DATA IN THIS EXERCISE START

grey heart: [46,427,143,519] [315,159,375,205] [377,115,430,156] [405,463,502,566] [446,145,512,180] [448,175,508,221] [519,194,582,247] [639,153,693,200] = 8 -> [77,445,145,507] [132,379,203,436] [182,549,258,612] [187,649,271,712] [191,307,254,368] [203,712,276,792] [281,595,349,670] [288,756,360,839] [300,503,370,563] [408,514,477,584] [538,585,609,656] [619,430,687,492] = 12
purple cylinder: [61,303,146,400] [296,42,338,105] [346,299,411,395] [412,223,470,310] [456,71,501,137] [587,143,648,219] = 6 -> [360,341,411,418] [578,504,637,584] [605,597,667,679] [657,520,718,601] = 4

DATA IN THIS EXERCISE END
DATA IN THIS EXERCISE START

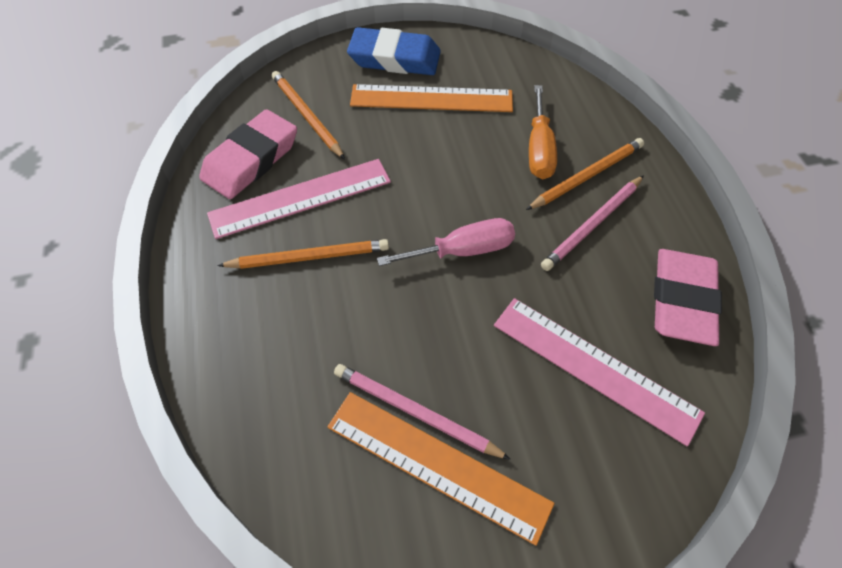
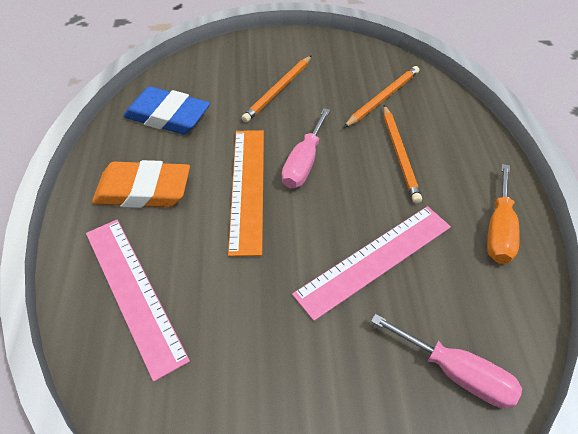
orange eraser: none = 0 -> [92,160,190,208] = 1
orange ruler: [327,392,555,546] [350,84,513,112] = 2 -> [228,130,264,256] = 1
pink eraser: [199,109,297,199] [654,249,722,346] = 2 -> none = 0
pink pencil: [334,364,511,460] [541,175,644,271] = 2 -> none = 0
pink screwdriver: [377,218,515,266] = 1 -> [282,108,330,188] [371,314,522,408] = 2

DATA IN THIS EXERCISE END

§ YOUR GOAL
Working from the material above, retype exactly the lines from the one with "orange ruler: [327,392,555,546]" through the one with "pink pencil: [334,364,511,460]", both included, and only those lines.

§ SOLUTION BELOW
orange ruler: [327,392,555,546] [350,84,513,112] = 2 -> [228,130,264,256] = 1
pink eraser: [199,109,297,199] [654,249,722,346] = 2 -> none = 0
pink pencil: [334,364,511,460] [541,175,644,271] = 2 -> none = 0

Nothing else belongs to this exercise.